WHAT TO WORK ON =
Look at the data below and print exactly the lines from its first line through the line with "black brick C6:D7"; the pictures stay out of the copy.

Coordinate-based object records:
◇ ◇ ◇ ◇

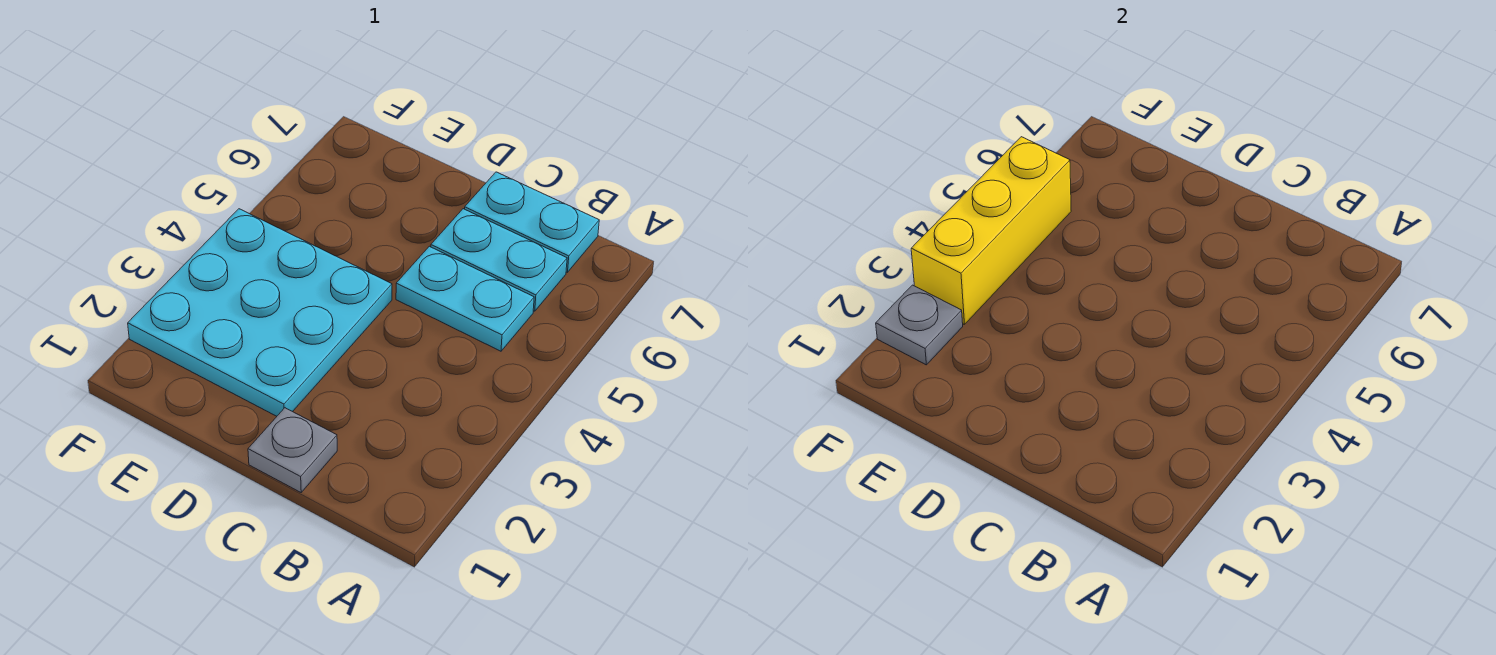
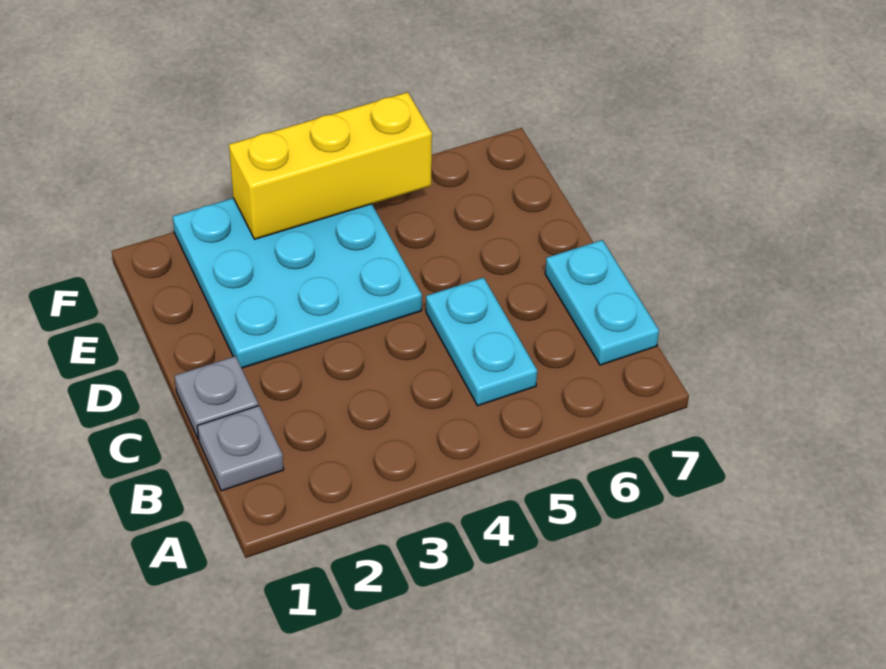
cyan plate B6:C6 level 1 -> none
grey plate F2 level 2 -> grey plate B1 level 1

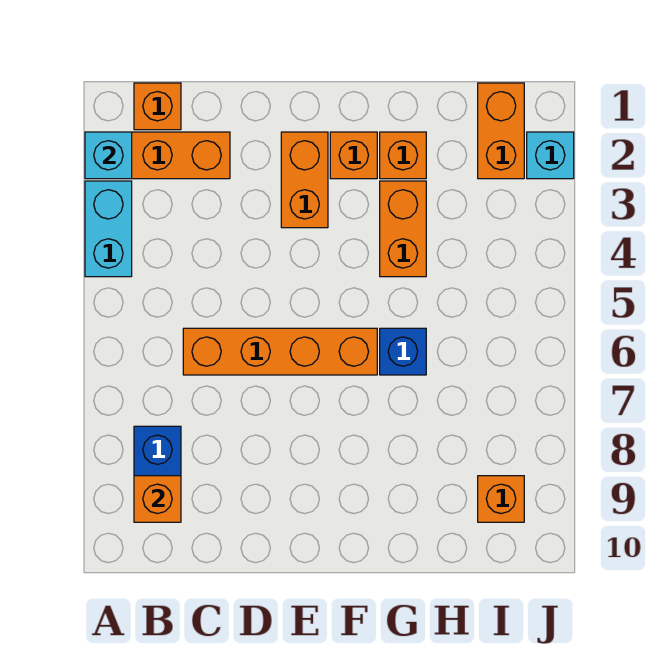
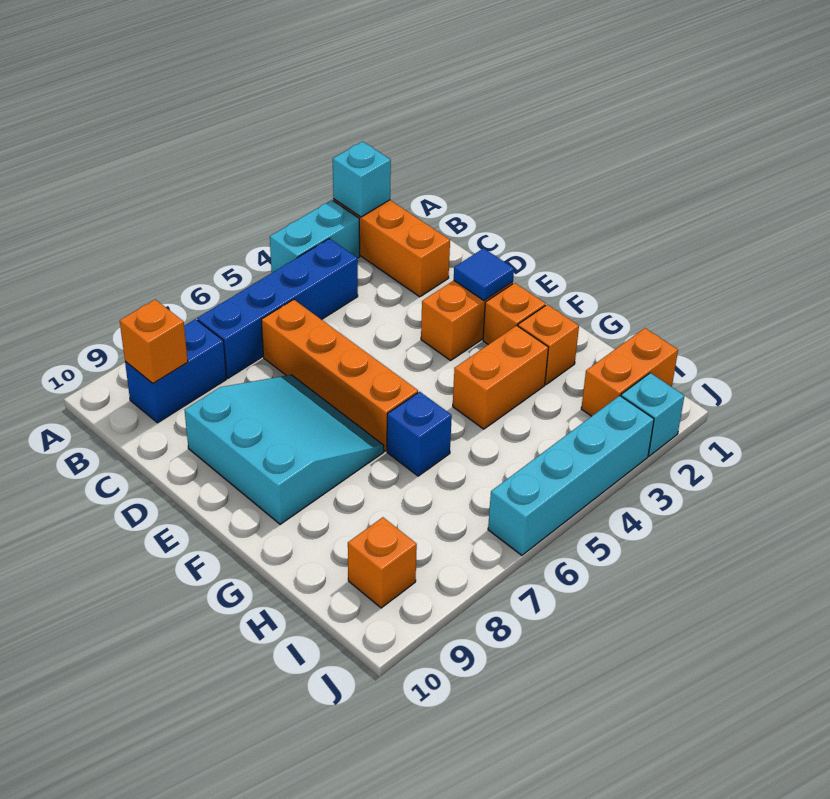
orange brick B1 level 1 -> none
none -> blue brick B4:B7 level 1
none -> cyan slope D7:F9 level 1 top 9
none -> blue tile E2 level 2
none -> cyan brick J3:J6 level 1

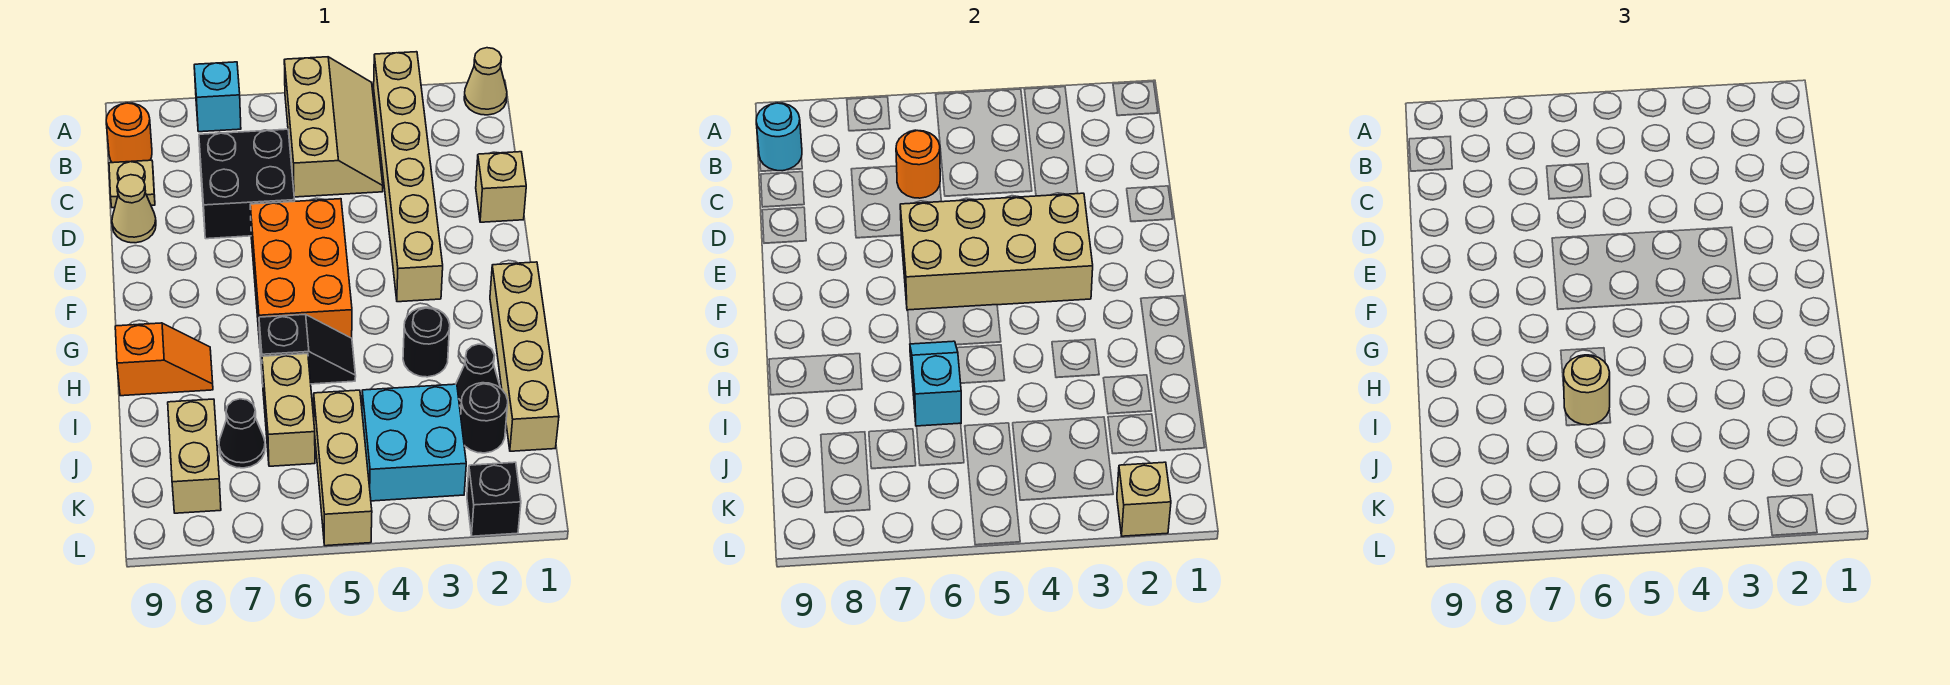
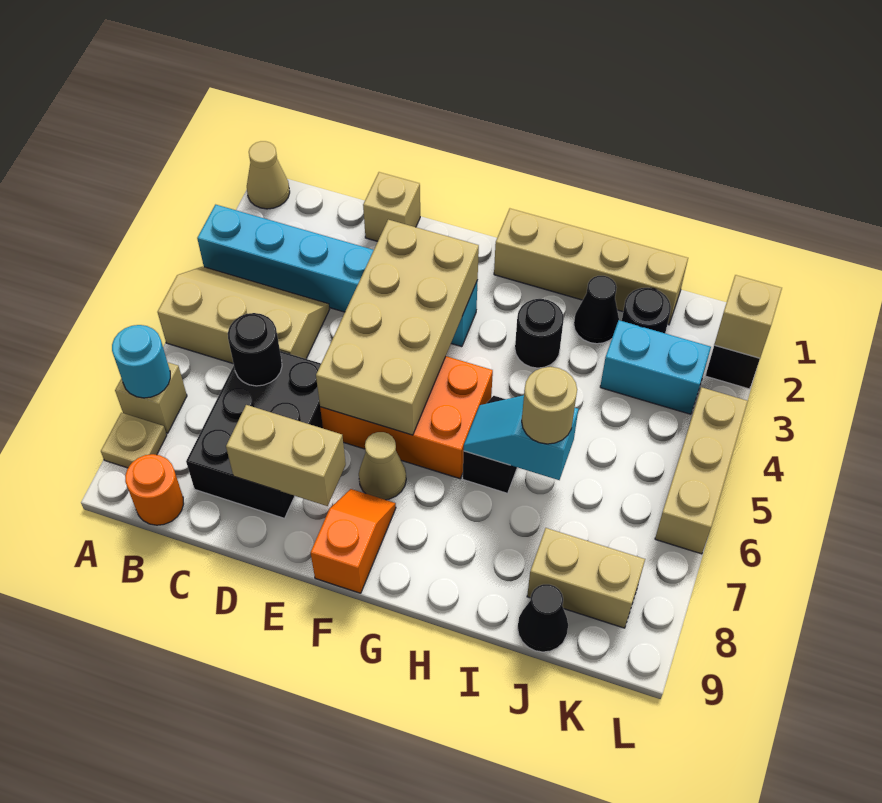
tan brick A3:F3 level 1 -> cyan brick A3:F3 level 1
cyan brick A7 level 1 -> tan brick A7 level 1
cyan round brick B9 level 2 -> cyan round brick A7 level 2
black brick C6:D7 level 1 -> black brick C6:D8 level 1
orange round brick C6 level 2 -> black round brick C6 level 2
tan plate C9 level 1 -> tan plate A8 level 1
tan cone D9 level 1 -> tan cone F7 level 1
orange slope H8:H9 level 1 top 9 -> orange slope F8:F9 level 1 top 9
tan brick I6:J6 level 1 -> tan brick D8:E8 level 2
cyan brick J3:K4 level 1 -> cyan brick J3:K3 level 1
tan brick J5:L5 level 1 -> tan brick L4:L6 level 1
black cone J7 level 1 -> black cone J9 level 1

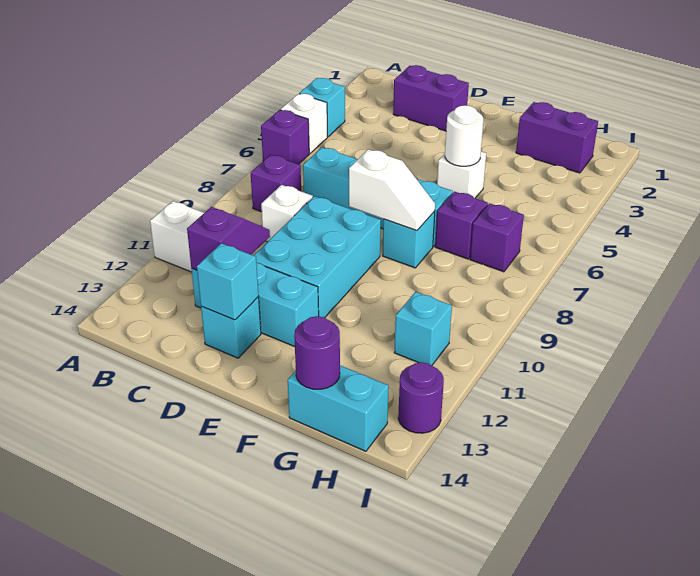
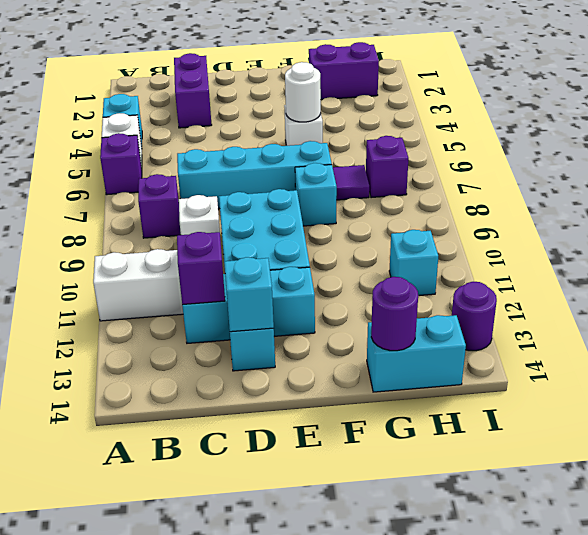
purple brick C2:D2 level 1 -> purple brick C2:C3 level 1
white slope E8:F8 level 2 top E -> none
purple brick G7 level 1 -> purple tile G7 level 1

◇ ◇ ◇ ◇

RESPONSE BELOW =
cyan plate B6:C6 level 1 -> none
grey plate F2 level 2 -> grey plate B1 level 1

orange brick B1 level 1 -> none
none -> blue brick B4:B7 level 1
none -> cyan slope D7:F9 level 1 top 9
none -> blue tile E2 level 2
none -> cyan brick J3:J6 level 1

tan brick A3:F3 level 1 -> cyan brick A3:F3 level 1
cyan brick A7 level 1 -> tan brick A7 level 1
cyan round brick B9 level 2 -> cyan round brick A7 level 2
black brick C6:D7 level 1 -> black brick C6:D8 level 1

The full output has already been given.